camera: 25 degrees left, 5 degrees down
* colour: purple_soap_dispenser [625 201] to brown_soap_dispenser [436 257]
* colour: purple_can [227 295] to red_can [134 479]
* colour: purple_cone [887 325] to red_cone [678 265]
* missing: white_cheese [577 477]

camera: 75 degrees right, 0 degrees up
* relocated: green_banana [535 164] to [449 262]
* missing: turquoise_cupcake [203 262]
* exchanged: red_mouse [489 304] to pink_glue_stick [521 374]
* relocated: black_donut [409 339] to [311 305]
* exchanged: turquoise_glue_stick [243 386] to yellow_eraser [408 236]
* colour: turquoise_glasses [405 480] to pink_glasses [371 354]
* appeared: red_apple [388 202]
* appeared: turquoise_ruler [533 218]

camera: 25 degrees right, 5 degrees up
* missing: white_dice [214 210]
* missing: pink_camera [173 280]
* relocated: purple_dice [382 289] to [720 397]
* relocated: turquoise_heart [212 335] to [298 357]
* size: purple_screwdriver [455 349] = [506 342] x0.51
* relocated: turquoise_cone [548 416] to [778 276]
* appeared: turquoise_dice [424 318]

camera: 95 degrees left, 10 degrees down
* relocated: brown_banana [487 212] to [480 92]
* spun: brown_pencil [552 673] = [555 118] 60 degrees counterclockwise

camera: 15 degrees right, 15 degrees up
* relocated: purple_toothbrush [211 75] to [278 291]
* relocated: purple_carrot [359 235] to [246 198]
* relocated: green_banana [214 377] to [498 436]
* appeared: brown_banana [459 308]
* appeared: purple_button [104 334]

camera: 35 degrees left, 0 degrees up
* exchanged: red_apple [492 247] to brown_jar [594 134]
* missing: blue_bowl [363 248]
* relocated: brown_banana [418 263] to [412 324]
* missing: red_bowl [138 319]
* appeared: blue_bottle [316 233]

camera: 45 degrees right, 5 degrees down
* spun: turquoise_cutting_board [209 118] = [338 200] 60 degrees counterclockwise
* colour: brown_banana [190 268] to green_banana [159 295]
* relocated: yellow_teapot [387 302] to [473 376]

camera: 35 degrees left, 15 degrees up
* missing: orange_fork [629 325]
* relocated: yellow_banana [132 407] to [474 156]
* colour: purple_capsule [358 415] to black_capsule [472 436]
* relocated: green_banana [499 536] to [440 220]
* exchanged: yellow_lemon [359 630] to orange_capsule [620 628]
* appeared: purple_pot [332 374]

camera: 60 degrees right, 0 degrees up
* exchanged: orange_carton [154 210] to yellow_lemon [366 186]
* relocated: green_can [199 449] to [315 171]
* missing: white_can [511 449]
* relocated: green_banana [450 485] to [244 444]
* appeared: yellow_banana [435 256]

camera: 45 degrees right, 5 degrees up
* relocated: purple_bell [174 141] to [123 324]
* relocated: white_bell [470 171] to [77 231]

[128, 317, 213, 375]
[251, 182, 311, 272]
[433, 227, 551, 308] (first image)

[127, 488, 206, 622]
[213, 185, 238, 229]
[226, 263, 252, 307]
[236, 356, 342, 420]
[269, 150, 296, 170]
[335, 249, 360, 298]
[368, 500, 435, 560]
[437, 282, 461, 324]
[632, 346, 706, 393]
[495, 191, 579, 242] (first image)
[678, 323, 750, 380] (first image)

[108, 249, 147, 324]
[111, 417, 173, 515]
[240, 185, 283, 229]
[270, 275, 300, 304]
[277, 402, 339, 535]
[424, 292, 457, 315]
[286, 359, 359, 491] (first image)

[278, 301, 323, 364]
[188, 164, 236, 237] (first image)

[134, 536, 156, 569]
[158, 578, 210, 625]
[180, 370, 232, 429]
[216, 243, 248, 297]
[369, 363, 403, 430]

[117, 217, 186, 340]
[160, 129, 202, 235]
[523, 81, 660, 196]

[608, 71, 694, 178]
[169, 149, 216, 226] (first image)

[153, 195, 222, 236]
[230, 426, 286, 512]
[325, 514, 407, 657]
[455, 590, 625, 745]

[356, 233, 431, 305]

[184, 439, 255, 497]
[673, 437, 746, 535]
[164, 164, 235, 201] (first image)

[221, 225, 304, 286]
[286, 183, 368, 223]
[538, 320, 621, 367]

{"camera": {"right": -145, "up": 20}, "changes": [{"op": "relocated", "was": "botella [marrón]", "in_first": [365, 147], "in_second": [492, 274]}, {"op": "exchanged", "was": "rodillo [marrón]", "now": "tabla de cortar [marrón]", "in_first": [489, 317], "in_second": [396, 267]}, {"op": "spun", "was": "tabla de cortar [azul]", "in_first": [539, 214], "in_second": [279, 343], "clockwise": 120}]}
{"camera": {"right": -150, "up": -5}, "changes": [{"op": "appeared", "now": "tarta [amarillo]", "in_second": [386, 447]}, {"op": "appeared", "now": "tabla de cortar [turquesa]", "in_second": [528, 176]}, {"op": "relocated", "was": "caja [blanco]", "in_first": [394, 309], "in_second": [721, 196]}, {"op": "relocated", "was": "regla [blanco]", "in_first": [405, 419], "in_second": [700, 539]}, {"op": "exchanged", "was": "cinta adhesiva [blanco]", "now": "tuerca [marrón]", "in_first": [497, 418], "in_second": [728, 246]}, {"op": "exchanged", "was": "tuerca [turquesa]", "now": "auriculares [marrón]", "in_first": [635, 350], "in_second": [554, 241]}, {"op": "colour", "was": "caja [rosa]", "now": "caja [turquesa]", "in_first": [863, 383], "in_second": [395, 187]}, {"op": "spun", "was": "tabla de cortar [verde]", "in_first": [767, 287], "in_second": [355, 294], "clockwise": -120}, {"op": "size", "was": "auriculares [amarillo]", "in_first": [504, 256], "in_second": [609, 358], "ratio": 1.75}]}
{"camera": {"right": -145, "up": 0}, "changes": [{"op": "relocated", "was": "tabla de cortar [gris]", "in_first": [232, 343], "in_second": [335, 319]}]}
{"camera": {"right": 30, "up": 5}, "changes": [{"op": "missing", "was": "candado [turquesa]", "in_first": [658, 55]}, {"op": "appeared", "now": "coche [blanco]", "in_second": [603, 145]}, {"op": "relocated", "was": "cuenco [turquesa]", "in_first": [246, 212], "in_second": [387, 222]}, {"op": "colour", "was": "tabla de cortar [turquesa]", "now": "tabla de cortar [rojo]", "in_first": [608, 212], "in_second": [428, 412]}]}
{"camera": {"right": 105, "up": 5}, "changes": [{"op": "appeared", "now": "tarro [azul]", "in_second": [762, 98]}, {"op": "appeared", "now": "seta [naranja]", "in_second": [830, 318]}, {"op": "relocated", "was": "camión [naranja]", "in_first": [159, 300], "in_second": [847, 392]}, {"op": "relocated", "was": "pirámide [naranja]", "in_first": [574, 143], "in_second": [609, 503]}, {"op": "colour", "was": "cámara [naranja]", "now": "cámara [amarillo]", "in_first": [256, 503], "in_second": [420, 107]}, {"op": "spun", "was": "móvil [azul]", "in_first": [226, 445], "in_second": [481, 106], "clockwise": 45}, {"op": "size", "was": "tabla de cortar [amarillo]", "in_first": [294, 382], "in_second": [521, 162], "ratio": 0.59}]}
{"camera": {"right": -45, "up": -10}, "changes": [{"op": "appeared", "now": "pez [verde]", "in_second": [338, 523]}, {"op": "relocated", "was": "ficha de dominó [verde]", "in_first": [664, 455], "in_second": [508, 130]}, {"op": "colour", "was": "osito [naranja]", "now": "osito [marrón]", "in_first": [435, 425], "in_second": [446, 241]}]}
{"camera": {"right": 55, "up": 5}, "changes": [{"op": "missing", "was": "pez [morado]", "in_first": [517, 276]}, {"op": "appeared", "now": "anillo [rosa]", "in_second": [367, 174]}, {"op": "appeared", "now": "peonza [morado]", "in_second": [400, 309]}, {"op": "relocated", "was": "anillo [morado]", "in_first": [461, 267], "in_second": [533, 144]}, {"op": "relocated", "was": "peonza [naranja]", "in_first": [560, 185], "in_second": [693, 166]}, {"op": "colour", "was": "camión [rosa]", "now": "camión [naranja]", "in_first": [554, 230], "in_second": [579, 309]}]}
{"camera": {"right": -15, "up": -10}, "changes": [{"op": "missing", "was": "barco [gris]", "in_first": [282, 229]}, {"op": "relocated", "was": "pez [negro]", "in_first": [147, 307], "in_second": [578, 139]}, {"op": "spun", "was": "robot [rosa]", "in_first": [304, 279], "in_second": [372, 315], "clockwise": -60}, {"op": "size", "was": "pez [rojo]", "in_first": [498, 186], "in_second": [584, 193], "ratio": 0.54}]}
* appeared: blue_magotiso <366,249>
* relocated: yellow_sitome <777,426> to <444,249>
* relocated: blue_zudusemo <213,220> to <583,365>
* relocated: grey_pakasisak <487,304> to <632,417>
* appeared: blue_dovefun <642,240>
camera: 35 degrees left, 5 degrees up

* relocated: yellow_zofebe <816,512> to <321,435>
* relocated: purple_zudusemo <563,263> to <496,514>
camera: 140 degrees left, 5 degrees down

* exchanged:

-- YOUR INSTRUCTIONS --
Output only an exact transcription of the lines above from the one with "brown_soap_dispenser [436 257]" up to and including the one with "red_cone [678 265]".

-- WRITTEN RESPONSE --
* colour: purple_soap_dispenser [625 201] to brown_soap_dispenser [436 257]
* colour: purple_can [227 295] to red_can [134 479]
* colour: purple_cone [887 325] to red_cone [678 265]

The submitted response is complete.